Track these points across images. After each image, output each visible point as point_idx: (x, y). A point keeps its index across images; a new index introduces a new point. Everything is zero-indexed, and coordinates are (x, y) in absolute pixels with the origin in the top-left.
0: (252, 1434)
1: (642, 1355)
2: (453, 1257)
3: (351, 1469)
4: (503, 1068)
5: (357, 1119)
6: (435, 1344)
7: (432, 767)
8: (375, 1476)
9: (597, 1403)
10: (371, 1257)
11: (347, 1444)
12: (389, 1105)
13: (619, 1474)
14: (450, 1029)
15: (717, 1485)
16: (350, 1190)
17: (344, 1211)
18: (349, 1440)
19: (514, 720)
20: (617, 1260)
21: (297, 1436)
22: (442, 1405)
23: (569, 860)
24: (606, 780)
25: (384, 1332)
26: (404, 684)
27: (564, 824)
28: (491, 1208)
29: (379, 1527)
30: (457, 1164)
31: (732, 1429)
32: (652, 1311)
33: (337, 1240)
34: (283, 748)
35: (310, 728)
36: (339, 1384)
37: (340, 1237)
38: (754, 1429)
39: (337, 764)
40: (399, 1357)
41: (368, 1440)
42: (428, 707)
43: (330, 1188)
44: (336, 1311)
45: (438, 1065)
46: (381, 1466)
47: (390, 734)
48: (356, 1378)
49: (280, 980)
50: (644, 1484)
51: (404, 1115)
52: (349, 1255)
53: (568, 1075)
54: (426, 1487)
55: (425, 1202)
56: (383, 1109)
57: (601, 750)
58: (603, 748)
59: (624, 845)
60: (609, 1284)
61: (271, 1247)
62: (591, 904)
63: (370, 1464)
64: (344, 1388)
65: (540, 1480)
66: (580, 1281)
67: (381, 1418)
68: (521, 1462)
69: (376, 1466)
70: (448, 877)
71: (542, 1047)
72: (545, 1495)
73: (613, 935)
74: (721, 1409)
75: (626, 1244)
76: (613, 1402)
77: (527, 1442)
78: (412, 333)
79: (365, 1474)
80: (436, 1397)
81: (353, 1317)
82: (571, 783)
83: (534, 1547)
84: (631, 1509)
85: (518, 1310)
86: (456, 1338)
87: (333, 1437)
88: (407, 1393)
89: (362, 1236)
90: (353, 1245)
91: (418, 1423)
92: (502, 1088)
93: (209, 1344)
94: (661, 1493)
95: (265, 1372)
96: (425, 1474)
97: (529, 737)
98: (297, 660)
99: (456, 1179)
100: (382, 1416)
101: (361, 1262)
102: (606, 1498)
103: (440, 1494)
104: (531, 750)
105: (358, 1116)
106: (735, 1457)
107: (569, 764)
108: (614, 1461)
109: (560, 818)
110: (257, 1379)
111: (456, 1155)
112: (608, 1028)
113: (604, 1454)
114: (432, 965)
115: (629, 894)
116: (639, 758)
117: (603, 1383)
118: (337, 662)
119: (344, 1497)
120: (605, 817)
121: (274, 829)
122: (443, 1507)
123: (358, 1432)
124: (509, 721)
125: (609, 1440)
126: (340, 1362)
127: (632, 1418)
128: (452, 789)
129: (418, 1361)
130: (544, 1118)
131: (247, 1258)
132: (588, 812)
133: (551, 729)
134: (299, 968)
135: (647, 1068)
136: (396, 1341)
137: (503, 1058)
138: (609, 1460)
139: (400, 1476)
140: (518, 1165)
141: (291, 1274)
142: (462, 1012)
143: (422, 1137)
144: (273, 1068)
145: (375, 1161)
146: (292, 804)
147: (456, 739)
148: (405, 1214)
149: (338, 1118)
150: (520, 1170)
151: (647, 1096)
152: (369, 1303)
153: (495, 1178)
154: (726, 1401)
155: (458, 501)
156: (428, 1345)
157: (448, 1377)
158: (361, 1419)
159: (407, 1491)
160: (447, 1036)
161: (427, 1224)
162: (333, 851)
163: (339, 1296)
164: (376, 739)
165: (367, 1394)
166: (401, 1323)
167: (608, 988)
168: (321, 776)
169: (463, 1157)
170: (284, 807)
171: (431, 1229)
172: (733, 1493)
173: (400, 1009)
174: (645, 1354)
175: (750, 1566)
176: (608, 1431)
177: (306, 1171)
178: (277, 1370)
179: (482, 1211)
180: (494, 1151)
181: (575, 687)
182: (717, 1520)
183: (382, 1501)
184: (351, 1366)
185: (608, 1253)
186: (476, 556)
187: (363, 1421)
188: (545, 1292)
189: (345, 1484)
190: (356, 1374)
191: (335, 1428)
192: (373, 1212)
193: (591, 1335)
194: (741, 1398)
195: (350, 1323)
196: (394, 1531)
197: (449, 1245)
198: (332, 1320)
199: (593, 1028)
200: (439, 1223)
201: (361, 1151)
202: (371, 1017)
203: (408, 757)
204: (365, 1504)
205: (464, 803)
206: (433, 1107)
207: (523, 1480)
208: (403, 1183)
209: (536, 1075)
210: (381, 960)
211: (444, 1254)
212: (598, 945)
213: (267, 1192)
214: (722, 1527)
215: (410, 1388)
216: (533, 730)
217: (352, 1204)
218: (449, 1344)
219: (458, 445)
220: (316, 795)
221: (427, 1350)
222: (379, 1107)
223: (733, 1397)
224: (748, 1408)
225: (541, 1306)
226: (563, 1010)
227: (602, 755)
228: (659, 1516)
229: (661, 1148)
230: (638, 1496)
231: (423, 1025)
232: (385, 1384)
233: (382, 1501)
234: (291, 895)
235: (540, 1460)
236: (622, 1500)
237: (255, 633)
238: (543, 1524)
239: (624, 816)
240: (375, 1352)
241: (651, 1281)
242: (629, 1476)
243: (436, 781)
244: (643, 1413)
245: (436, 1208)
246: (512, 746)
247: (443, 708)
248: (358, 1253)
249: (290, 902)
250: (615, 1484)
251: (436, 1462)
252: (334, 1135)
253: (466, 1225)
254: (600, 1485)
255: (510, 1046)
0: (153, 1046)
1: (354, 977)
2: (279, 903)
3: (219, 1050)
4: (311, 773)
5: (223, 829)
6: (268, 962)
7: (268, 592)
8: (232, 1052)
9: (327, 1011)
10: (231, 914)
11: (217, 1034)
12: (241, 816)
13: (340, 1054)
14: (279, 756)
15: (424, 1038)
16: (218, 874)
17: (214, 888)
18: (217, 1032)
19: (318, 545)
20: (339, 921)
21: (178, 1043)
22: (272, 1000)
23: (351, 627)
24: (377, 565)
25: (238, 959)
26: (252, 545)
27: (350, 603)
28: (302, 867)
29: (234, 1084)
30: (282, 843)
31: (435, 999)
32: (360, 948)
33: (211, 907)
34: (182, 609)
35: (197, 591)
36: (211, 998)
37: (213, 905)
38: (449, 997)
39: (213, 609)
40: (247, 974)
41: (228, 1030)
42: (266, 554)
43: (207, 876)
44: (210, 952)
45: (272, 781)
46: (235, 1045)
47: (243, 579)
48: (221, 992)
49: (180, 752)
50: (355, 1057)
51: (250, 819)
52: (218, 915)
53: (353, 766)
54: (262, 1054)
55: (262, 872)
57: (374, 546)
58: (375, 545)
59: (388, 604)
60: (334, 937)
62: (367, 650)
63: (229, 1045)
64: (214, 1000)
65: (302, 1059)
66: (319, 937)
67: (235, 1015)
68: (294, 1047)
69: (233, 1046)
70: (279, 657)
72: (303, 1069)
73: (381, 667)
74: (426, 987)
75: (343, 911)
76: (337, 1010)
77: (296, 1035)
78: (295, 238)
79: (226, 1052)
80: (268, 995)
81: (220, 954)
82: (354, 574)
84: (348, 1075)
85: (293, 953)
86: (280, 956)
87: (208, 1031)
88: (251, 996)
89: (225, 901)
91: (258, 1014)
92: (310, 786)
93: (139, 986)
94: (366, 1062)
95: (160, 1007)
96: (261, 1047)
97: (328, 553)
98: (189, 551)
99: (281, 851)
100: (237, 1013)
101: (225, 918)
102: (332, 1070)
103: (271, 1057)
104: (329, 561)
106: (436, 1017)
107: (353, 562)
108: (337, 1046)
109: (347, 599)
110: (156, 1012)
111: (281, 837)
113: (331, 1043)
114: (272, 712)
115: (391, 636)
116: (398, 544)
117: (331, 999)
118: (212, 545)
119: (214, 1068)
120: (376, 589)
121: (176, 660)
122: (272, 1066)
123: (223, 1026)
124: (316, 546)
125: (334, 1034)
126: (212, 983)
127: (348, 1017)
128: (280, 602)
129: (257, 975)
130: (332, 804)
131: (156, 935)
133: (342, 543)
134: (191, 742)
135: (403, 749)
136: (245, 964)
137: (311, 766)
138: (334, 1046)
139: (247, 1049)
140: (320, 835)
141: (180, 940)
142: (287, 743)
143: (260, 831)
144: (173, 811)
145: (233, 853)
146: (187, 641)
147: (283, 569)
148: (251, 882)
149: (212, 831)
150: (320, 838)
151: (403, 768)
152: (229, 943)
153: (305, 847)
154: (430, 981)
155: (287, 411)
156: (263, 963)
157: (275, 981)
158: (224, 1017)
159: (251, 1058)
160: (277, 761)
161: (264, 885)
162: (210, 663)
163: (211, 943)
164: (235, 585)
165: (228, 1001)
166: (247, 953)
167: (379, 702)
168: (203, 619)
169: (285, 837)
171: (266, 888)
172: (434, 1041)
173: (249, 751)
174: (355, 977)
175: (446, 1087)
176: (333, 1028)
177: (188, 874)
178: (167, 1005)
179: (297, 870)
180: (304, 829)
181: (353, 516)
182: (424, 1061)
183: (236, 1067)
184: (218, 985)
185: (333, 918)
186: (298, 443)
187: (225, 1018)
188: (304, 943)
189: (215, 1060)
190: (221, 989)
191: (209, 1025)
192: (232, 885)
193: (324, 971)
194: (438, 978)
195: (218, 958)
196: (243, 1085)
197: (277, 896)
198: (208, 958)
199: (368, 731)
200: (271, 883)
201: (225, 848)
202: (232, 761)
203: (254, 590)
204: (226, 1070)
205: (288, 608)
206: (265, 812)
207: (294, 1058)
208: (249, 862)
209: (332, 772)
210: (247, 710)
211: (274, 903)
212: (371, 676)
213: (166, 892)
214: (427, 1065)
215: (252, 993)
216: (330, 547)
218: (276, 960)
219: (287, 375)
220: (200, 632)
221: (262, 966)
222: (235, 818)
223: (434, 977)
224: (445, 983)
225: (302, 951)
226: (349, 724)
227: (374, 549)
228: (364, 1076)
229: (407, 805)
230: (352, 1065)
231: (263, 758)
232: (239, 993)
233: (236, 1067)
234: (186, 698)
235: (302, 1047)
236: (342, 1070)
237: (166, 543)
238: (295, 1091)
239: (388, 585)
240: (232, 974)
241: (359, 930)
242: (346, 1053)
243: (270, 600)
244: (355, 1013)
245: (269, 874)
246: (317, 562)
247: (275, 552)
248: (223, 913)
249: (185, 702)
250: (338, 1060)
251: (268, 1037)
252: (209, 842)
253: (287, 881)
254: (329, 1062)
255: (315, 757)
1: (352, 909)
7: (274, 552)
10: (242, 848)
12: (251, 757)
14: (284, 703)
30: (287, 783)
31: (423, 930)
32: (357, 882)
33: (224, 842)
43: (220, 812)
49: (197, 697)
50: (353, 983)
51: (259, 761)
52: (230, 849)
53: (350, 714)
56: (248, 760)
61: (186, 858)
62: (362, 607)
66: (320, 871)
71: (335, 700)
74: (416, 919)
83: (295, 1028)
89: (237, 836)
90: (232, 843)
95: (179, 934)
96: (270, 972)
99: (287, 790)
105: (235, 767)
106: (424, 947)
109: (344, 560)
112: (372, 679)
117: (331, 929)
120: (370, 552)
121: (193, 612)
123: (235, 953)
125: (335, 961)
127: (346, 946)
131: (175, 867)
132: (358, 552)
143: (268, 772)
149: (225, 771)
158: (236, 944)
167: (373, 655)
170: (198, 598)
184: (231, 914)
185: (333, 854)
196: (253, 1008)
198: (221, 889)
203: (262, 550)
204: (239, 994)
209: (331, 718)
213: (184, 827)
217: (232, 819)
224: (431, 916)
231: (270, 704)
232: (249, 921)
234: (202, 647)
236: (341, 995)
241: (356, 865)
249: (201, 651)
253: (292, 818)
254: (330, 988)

GOAL => How many lines in the rows above contain the string "zero"? Case counts. Reply with the number alone.

RESULT => 1